*Exercise goal*
Please write out exactly the lines of the data below from the line holding "SW2: button (+12V, AGND)" through the line holding "R3: 680 (NET5, NET19) -> 680 (NET2, NET5)", and leave out the rest.

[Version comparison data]
★ ★ ★ ★ ★ ★ ★

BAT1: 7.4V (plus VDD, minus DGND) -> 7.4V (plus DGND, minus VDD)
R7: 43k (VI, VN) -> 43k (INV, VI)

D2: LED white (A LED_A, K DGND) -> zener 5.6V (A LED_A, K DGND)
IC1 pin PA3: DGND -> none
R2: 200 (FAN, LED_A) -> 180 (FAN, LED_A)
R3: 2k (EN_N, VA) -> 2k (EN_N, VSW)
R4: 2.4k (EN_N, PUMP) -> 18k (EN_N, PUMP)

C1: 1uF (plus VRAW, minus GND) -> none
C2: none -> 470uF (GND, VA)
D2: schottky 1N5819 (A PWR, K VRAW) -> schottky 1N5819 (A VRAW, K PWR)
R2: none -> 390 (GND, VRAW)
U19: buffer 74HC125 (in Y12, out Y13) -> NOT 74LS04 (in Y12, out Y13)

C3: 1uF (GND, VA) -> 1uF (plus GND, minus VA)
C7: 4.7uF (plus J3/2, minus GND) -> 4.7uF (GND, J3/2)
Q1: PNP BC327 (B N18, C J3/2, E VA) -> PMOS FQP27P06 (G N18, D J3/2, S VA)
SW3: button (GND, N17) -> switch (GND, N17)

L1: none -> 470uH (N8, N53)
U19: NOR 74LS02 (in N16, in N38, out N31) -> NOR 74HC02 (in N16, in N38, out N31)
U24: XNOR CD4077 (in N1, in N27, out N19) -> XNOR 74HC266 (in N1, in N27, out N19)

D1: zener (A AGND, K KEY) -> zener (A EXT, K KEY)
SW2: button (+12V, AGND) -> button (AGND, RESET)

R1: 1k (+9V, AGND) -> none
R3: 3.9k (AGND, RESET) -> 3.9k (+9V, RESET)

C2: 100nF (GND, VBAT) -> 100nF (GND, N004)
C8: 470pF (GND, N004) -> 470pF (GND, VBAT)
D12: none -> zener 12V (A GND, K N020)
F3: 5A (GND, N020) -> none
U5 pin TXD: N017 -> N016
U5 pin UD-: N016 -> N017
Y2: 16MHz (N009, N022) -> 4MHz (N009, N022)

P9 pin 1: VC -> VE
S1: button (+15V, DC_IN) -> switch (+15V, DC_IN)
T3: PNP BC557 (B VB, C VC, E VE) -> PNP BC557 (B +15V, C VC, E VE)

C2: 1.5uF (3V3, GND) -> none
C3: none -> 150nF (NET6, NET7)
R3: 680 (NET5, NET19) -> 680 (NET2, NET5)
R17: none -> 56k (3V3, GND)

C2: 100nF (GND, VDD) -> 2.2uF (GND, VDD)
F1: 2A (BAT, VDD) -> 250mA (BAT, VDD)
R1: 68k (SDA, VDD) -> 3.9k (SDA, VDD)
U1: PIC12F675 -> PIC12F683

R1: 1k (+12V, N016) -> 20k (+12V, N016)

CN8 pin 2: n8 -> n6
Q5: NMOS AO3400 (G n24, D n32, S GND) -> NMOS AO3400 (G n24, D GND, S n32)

★ ★ ★ ★ ★ ★ ★

*Task solution*
SW2: button (+12V, AGND) -> button (AGND, RESET)

R1: 1k (+9V, AGND) -> none
R3: 3.9k (AGND, RESET) -> 3.9k (+9V, RESET)

C2: 100nF (GND, VBAT) -> 100nF (GND, N004)
C8: 470pF (GND, N004) -> 470pF (GND, VBAT)
D12: none -> zener 12V (A GND, K N020)
F3: 5A (GND, N020) -> none
U5 pin TXD: N017 -> N016
U5 pin UD-: N016 -> N017
Y2: 16MHz (N009, N022) -> 4MHz (N009, N022)

P9 pin 1: VC -> VE
S1: button (+15V, DC_IN) -> switch (+15V, DC_IN)
T3: PNP BC557 (B VB, C VC, E VE) -> PNP BC557 (B +15V, C VC, E VE)

C2: 1.5uF (3V3, GND) -> none
C3: none -> 150nF (NET6, NET7)
R3: 680 (NET5, NET19) -> 680 (NET2, NET5)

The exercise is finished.